● **To do**: The entries are to be repeated exactly, with all pictures omitted.

● **Recorded data**:
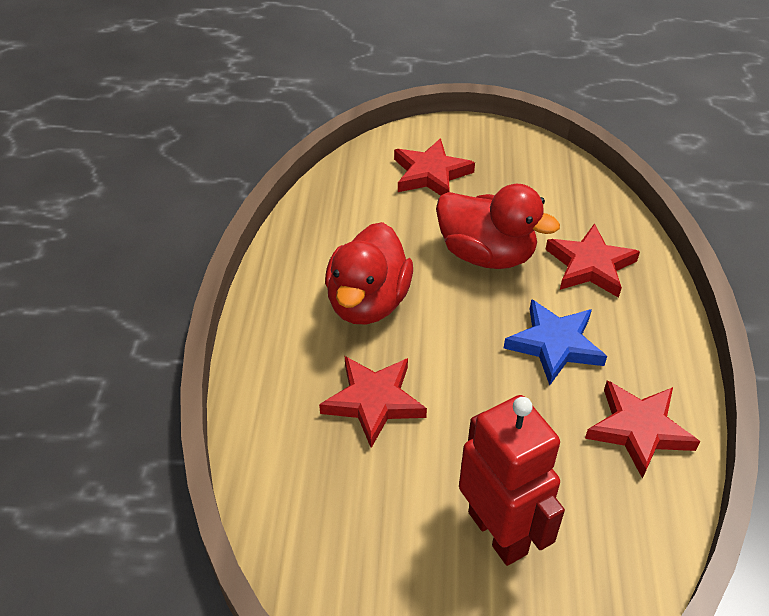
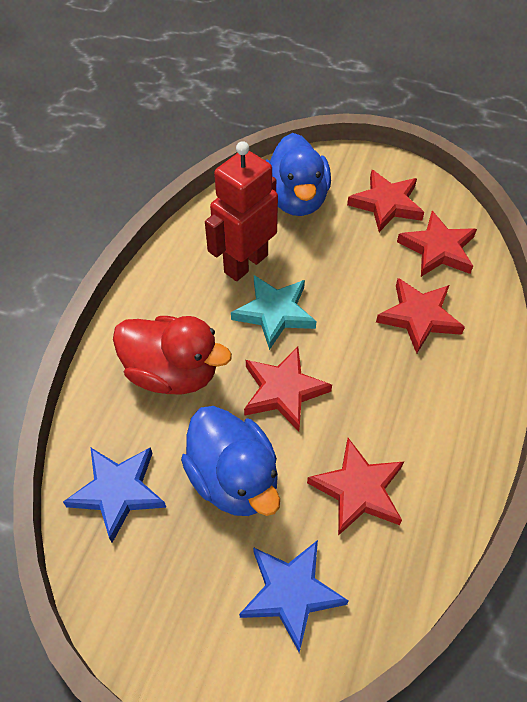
blue duck: 0 -> 2
blue star: 1 -> 2
red duck: 2 -> 1
red star: 4 -> 5
turquoise star: 0 -> 1

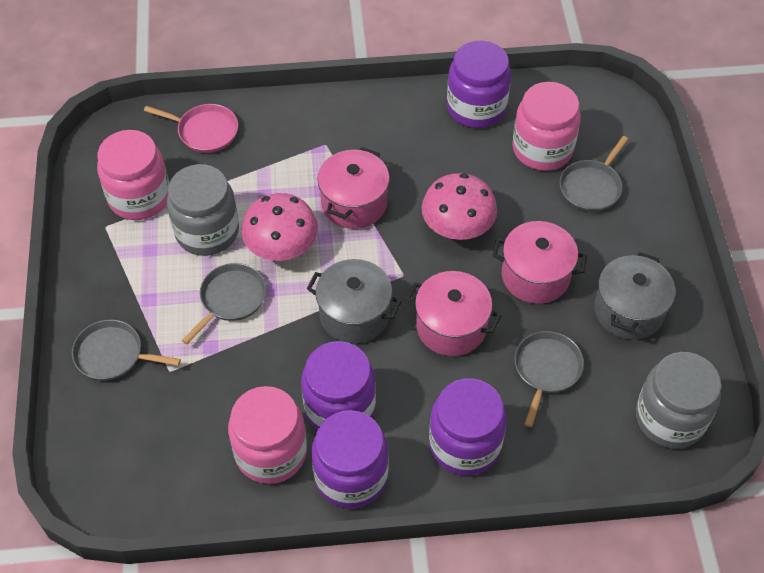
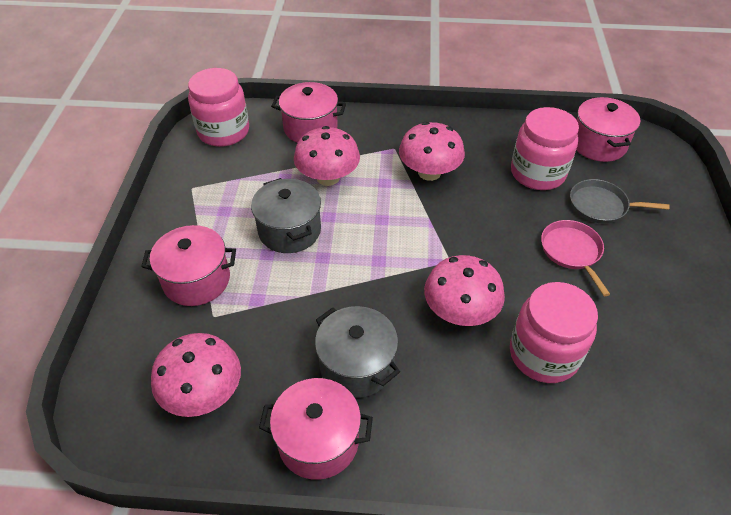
grey jar: 2 -> 0
grey pan: 4 -> 1
pink mushroom: 2 -> 4
pink pot: 3 -> 4
purple jar: 4 -> 0

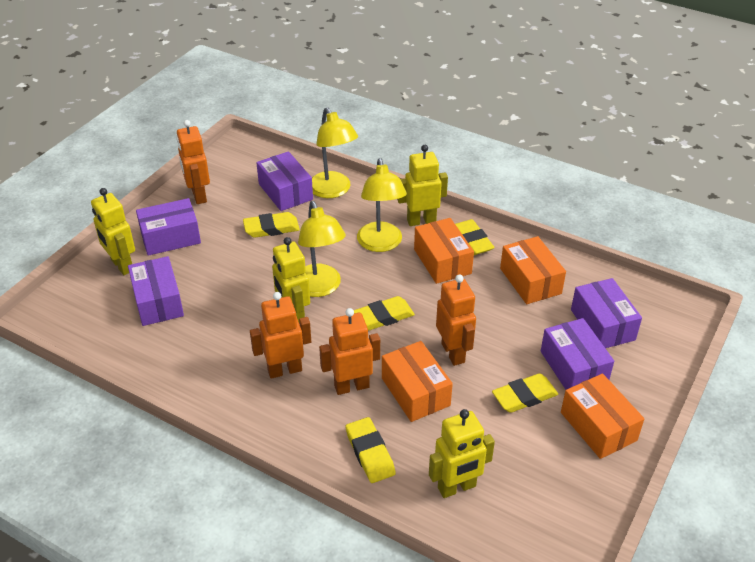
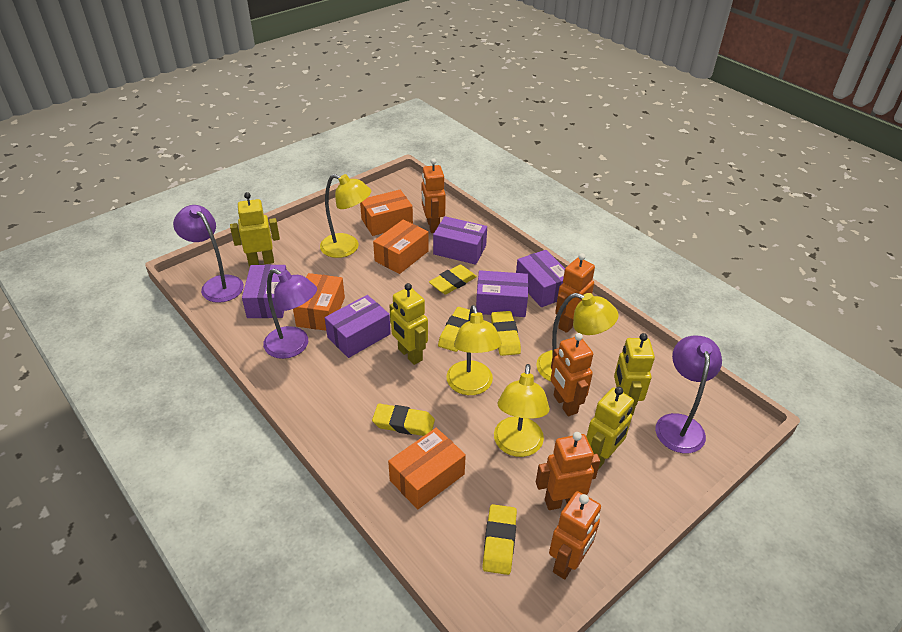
orange robot: 4 -> 5
purple lamp: 0 -> 3
yellow lamp: 3 -> 4

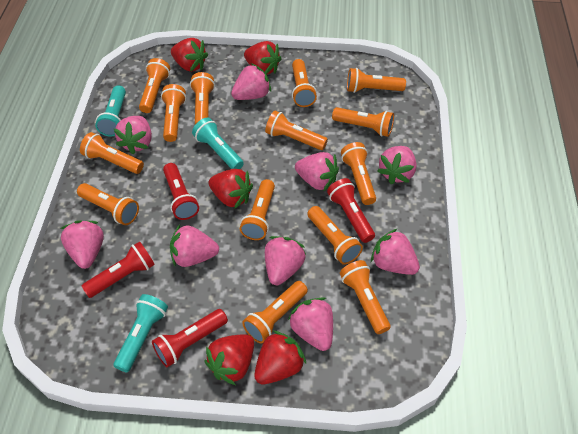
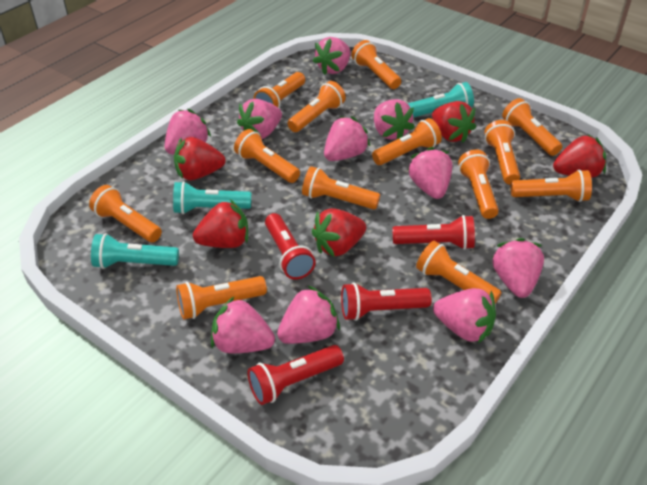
orange flashlight: 14 -> 13
pink strawberry: 9 -> 10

● **Your response**:
blue duck: 0 -> 2
blue star: 1 -> 2
red duck: 2 -> 1
red star: 4 -> 5
turquoise star: 0 -> 1

grey jar: 2 -> 0
grey pan: 4 -> 1
pink mushroom: 2 -> 4
pink pot: 3 -> 4
purple jar: 4 -> 0

orange robot: 4 -> 5
purple lamp: 0 -> 3
yellow lamp: 3 -> 4

orange flashlight: 14 -> 13
pink strawberry: 9 -> 10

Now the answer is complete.